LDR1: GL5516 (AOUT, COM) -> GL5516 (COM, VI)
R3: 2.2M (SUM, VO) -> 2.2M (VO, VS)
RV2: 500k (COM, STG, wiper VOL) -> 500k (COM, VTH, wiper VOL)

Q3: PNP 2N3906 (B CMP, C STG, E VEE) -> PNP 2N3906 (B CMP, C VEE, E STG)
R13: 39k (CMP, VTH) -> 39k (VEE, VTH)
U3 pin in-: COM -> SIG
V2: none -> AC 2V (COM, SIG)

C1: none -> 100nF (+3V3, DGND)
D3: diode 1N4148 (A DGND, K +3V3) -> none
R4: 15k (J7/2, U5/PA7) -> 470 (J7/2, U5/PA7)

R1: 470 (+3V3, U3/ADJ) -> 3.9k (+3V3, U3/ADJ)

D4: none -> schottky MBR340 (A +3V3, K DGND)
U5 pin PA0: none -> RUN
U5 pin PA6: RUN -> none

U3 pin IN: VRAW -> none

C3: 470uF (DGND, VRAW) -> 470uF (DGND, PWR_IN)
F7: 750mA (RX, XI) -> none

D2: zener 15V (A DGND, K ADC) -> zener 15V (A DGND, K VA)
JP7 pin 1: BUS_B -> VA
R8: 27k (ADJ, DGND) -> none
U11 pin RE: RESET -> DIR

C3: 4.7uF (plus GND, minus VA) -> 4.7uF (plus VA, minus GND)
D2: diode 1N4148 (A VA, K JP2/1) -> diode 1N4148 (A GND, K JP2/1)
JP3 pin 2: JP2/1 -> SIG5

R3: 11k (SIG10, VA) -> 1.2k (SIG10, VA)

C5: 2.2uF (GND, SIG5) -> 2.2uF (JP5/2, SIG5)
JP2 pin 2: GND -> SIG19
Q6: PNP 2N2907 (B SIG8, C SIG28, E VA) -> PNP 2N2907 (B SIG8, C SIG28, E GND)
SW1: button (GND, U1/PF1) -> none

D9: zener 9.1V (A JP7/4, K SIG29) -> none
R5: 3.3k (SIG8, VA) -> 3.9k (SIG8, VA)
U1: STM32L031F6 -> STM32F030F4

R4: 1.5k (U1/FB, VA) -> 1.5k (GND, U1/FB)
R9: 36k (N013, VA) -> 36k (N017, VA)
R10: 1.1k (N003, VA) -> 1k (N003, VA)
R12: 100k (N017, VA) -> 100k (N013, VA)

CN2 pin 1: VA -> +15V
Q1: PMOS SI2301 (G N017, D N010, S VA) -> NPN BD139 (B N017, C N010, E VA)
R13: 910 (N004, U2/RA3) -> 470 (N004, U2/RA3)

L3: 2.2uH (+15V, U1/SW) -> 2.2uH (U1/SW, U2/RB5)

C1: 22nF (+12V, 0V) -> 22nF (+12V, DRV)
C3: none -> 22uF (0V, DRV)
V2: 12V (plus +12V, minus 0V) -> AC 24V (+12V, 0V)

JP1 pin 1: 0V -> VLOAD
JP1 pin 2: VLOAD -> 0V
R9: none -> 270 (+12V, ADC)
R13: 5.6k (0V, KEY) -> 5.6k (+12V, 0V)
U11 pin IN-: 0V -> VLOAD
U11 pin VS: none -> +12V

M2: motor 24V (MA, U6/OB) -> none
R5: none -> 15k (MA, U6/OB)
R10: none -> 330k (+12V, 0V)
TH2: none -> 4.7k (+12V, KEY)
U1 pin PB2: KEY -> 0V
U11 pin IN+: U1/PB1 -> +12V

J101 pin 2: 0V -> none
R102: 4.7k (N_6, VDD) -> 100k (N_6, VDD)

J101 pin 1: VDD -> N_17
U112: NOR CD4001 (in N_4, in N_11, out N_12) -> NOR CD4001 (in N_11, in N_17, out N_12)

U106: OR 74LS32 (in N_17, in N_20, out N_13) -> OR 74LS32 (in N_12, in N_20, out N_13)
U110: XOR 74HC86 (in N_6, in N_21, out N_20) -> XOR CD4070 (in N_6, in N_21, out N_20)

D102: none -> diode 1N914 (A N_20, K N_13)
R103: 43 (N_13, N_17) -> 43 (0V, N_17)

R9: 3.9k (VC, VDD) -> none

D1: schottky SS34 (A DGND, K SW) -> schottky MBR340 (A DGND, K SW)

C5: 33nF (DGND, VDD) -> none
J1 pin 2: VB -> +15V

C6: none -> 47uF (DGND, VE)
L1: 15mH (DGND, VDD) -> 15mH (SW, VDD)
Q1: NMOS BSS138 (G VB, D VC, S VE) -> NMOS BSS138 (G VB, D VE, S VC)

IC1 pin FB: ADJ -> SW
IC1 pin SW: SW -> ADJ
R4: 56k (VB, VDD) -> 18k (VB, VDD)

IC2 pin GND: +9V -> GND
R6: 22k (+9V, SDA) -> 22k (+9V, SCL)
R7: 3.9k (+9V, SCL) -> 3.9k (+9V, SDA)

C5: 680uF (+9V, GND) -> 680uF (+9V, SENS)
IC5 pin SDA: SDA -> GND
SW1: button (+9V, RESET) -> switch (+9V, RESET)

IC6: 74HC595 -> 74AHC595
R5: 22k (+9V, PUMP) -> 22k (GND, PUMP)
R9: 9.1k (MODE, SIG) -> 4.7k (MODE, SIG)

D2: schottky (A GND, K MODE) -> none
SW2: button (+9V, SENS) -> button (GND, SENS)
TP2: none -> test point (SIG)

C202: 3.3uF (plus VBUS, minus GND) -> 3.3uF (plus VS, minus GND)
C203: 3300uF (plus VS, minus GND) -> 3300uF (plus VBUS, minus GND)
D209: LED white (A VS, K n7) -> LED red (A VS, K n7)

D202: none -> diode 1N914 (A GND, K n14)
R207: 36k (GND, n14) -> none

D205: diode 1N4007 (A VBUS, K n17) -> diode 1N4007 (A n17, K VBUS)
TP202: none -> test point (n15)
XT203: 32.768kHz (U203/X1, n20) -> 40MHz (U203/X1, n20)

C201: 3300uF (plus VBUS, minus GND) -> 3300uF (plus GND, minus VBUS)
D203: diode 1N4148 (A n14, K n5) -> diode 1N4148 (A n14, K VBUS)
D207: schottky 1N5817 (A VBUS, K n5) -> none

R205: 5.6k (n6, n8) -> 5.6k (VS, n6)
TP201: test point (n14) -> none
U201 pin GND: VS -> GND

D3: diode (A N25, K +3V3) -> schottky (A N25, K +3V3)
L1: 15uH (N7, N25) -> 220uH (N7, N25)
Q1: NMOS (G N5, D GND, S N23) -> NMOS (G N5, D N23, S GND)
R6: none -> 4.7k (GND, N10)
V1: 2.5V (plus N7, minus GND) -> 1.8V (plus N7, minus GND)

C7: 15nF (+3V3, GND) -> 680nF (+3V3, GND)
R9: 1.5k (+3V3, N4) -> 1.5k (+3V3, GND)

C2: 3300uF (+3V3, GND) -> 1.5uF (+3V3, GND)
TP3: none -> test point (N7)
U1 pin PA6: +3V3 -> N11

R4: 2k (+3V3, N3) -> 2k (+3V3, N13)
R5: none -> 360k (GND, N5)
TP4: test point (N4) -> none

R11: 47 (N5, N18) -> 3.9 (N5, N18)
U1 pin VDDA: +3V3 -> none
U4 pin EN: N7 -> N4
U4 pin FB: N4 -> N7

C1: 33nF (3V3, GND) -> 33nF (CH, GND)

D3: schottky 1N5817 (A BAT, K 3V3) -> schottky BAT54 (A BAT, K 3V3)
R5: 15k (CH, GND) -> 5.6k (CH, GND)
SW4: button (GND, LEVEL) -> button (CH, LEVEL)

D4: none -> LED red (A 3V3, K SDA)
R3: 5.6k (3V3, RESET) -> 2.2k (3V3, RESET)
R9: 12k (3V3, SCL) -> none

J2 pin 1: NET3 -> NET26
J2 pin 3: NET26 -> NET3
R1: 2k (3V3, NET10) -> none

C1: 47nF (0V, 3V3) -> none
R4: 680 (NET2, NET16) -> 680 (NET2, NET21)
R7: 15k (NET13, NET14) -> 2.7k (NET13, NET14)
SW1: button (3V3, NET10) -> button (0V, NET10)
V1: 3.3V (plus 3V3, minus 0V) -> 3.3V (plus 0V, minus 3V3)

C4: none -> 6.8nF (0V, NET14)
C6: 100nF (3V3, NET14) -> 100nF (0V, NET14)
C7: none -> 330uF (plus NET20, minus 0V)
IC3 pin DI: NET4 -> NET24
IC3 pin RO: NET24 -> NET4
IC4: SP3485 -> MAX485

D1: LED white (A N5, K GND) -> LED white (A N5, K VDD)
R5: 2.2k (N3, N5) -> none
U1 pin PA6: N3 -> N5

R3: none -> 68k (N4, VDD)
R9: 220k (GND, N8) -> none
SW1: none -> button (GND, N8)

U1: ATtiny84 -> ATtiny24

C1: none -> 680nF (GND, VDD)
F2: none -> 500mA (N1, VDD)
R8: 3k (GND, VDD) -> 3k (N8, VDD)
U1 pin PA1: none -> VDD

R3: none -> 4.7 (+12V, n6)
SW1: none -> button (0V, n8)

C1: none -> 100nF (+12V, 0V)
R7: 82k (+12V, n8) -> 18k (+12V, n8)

EXERCISE DESCRIPTION =
Only these are to be transcribed: the line with "U1 pin PA6: N3 -> N5" and every line after it through the last line of the entries, each exactly.

WRITTEN RESPONSE =
U1 pin PA6: N3 -> N5

R3: none -> 68k (N4, VDD)
R9: 220k (GND, N8) -> none
SW1: none -> button (GND, N8)

U1: ATtiny84 -> ATtiny24

C1: none -> 680nF (GND, VDD)
F2: none -> 500mA (N1, VDD)
R8: 3k (GND, VDD) -> 3k (N8, VDD)
U1 pin PA1: none -> VDD

R3: none -> 4.7 (+12V, n6)
SW1: none -> button (0V, n8)

C1: none -> 100nF (+12V, 0V)
R7: 82k (+12V, n8) -> 18k (+12V, n8)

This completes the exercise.